# Task description
With the images removed, transcribe the listing that follows exactly.

# Dataset excerpt
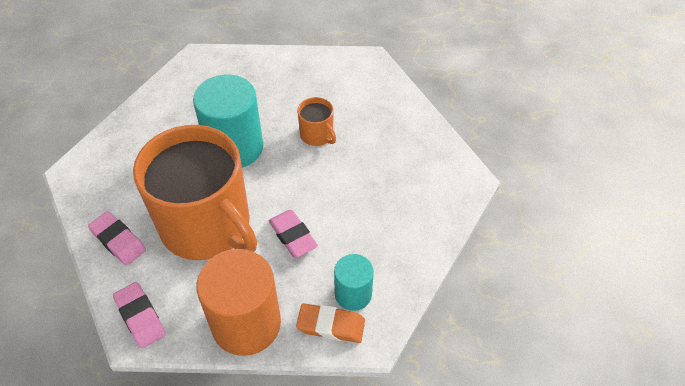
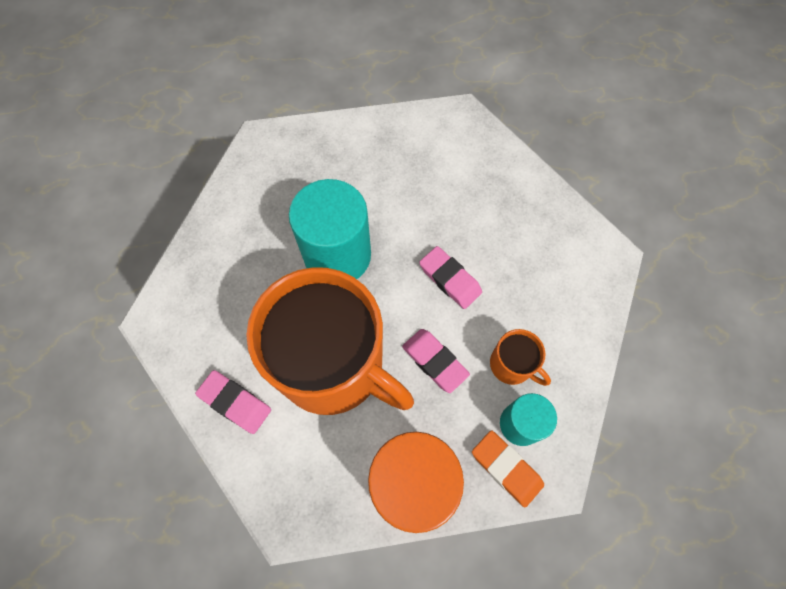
camera: 10 degrees left, 15 degrees up
(140, 317) = (288, 498): pink eraser -> pink eraser (449, 279)
(317, 135) = (428, 224): orange mug -> orange mug (512, 365)
(331, 325) = (506, 468): orange eraser -> orange eraser turned 45 degrees clockwise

# Reply
camera: 10 degrees left, 15 degrees up
(140, 317) = (288, 498): pink eraser -> pink eraser (449, 279)
(317, 135) = (428, 224): orange mug -> orange mug (512, 365)
(331, 325) = (506, 468): orange eraser -> orange eraser turned 45 degrees clockwise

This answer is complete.